======== Supplied records

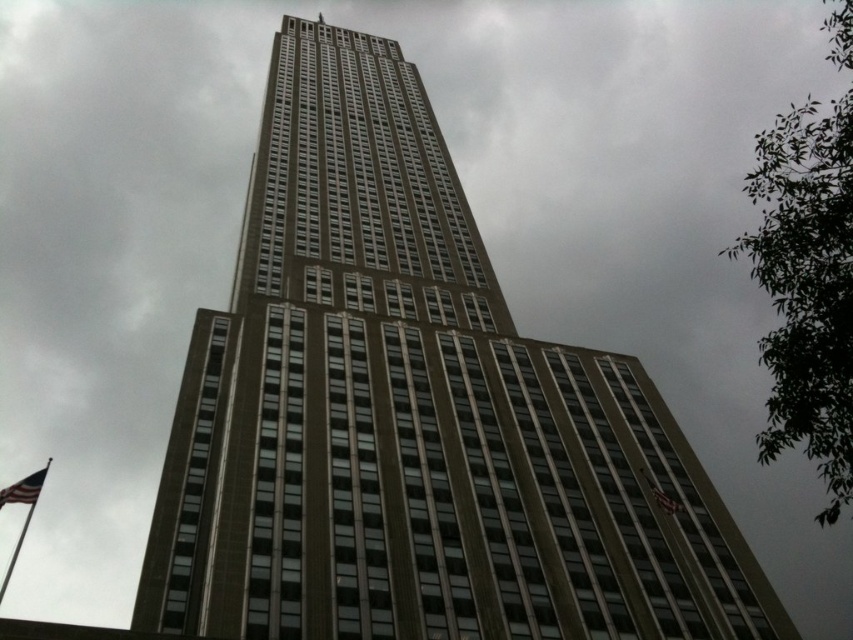
Question: Can you confirm if metallic flag pole at lower left is positioned above american flag at lower left?

Choices:
 (A) no
 (B) yes

Answer: (A)

Question: Is metallic flag pole at lower left below american flag at lower left?

Choices:
 (A) no
 (B) yes

Answer: (B)

Question: Considering the relative positions of metallic flag pole at lower left and american flag at lower left in the image provided, where is metallic flag pole at lower left located with respect to american flag at lower left?

Choices:
 (A) above
 (B) below

Answer: (B)

Question: Which of the following is the closest to the observer?

Choices:
 (A) metallic flag pole at lower left
 (B) american flag at lower left

Answer: (B)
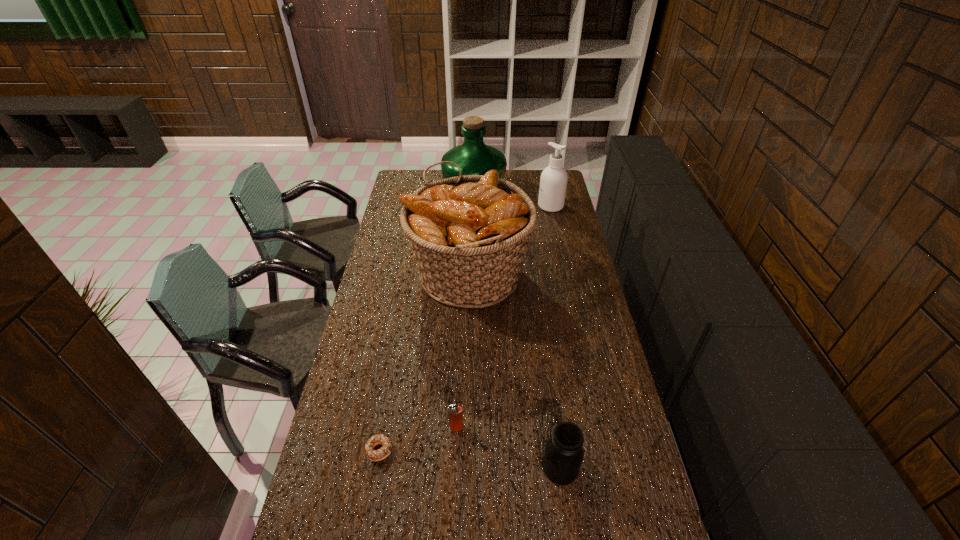
Where is `liquor`? liquor is located at coordinates (474, 157).

The height and width of the screenshot is (540, 960). I want to click on the third farthest object, so click(x=469, y=233).

Identify the location of the third tallest object. The image size is (960, 540). pos(553,183).

This screenshot has width=960, height=540. In order to click on cleansing agent in this screenshot , I will do pos(553,183).

In order to click on the third shortest object in this screenshot , I will do [563, 455].

Identify the location of igniter. The image size is (960, 540). (455, 415).

Identify the location of the fifth tallest object. (455, 415).

Identify the location of the shortest object. (374, 455).

The height and width of the screenshot is (540, 960). I want to click on free location located on the label side of the liquor, so click(x=523, y=196).

This screenshot has width=960, height=540. Find the location of `vacant area situated 0.160m on the back of the fourth nearest object`. vacant area situated 0.160m on the back of the fourth nearest object is located at coordinates (470, 217).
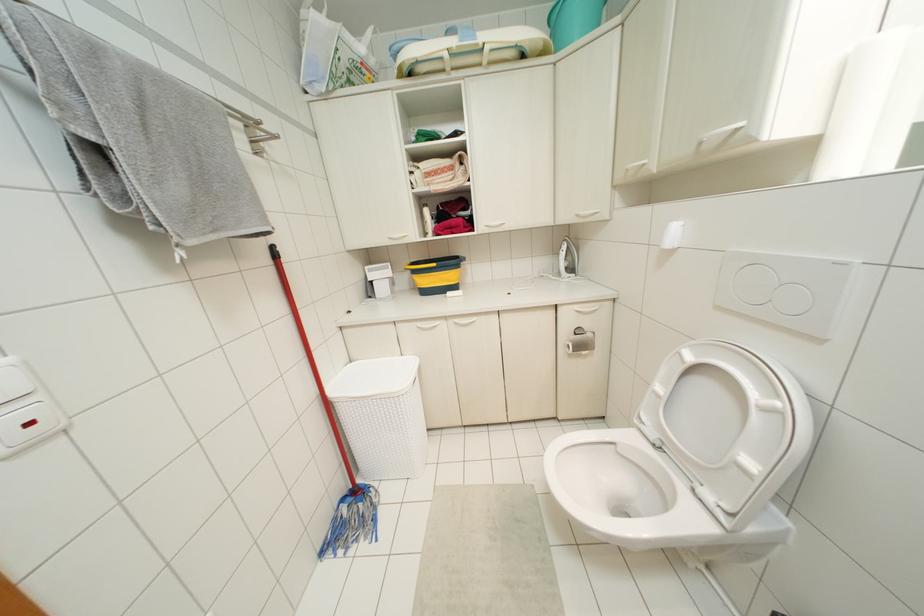
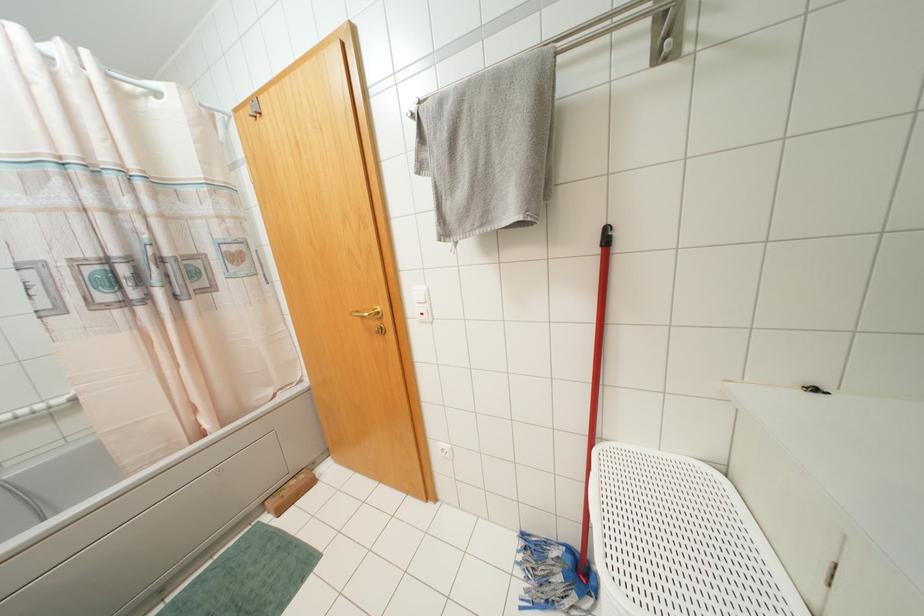
Locate, in the second image, the point that corresponds to the point at 214,230 in the first image.

(481, 225)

================

**Exercise requirements**
Begin at the line that has "This screenshot has width=960, height=540. In" and stop after the line that has "This screenshot has width=960, height=540. Find". Write out only those lines, renaming "igniter" to "lighter" and leaving everything else unchanged.

**Task result**
This screenshot has width=960, height=540. In order to click on cleansing agent in this screenshot , I will do pos(553,183).

In order to click on the third shortest object in this screenshot , I will do [563, 455].

Identify the location of lighter. The image size is (960, 540). (455, 415).

Identify the location of the fifth tallest object. (455, 415).

Identify the location of the shortest object. (374, 455).

The height and width of the screenshot is (540, 960). I want to click on free location located on the label side of the liquor, so click(x=523, y=196).

This screenshot has width=960, height=540. Find the location of `vacant area situated 0.160m on the back of the fourth nearest object`. vacant area situated 0.160m on the back of the fourth nearest object is located at coordinates (470, 217).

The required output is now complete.